_Try it_: Beneath this instruction is a block of data; output from it exactly the lines that run from the one containing "yellow traffic cone: 1 -> 0" through the one containing "white eraser: 6 -> 1", inclusive.

_Data for analysis_:
■ ■ ■

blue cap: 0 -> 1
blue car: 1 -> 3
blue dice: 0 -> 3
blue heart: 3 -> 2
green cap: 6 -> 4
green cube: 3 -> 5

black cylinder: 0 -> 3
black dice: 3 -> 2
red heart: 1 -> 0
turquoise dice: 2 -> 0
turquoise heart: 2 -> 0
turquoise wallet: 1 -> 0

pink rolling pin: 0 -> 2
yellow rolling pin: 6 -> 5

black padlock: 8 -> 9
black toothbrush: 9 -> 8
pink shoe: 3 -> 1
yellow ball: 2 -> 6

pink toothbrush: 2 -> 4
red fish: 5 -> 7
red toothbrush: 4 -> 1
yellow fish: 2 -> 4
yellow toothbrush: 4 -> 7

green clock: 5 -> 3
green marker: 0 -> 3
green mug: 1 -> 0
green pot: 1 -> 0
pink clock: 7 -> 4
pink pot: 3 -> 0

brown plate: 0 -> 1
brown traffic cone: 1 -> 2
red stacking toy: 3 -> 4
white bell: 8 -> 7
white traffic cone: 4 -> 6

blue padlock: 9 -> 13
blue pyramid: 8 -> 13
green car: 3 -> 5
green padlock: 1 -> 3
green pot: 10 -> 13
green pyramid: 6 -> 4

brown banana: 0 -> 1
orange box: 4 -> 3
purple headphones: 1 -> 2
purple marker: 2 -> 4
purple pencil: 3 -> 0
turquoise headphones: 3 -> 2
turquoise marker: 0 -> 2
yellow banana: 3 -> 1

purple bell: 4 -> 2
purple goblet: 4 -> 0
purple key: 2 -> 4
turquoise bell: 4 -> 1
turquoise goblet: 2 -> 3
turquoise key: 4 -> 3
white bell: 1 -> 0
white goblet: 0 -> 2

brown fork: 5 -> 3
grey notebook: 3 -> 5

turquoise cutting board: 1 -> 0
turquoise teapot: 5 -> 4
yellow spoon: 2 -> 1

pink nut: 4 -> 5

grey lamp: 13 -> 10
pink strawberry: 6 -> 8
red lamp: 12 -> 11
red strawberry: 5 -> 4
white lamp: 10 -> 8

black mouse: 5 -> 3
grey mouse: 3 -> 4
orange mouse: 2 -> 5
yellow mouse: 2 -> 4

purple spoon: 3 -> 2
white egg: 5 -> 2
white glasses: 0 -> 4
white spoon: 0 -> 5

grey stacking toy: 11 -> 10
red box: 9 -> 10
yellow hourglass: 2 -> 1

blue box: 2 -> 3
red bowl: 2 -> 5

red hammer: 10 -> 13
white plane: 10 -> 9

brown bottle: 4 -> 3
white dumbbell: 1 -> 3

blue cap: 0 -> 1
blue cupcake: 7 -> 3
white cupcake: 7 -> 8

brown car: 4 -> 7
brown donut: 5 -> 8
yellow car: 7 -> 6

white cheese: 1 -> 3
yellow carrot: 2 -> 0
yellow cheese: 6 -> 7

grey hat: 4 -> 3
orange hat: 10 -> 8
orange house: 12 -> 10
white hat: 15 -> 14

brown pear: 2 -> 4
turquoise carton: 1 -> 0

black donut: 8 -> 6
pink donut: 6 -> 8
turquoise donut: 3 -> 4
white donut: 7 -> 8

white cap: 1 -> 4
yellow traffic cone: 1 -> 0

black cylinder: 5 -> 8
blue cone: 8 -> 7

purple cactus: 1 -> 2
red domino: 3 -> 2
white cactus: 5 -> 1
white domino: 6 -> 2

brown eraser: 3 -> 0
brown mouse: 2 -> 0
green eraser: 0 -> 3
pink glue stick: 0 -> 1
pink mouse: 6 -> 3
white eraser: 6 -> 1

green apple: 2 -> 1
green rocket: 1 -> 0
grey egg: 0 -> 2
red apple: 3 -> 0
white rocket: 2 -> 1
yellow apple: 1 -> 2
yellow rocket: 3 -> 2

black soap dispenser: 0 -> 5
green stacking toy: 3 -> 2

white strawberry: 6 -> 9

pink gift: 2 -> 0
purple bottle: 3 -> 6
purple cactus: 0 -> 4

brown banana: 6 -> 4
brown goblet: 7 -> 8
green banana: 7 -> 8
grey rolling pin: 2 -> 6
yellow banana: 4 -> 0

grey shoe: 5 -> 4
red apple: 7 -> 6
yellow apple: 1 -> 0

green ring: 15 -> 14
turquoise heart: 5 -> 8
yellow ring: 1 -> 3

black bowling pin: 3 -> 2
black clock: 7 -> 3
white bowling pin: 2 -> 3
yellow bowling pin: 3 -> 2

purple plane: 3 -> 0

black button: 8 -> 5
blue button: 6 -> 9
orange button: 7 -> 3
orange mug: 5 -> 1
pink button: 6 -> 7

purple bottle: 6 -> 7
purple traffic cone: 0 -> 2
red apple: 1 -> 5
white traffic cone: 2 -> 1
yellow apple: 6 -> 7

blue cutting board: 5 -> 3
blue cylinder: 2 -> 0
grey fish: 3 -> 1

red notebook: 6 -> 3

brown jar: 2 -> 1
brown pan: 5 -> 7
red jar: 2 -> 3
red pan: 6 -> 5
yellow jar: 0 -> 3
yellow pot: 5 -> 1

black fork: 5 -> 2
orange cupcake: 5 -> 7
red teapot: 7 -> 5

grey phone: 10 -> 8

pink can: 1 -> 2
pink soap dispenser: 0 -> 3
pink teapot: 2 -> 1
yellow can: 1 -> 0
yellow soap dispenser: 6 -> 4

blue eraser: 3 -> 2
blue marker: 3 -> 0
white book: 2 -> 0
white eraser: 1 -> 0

■ ■ ■

_Task result_:
yellow traffic cone: 1 -> 0

black cylinder: 5 -> 8
blue cone: 8 -> 7

purple cactus: 1 -> 2
red domino: 3 -> 2
white cactus: 5 -> 1
white domino: 6 -> 2

brown eraser: 3 -> 0
brown mouse: 2 -> 0
green eraser: 0 -> 3
pink glue stick: 0 -> 1
pink mouse: 6 -> 3
white eraser: 6 -> 1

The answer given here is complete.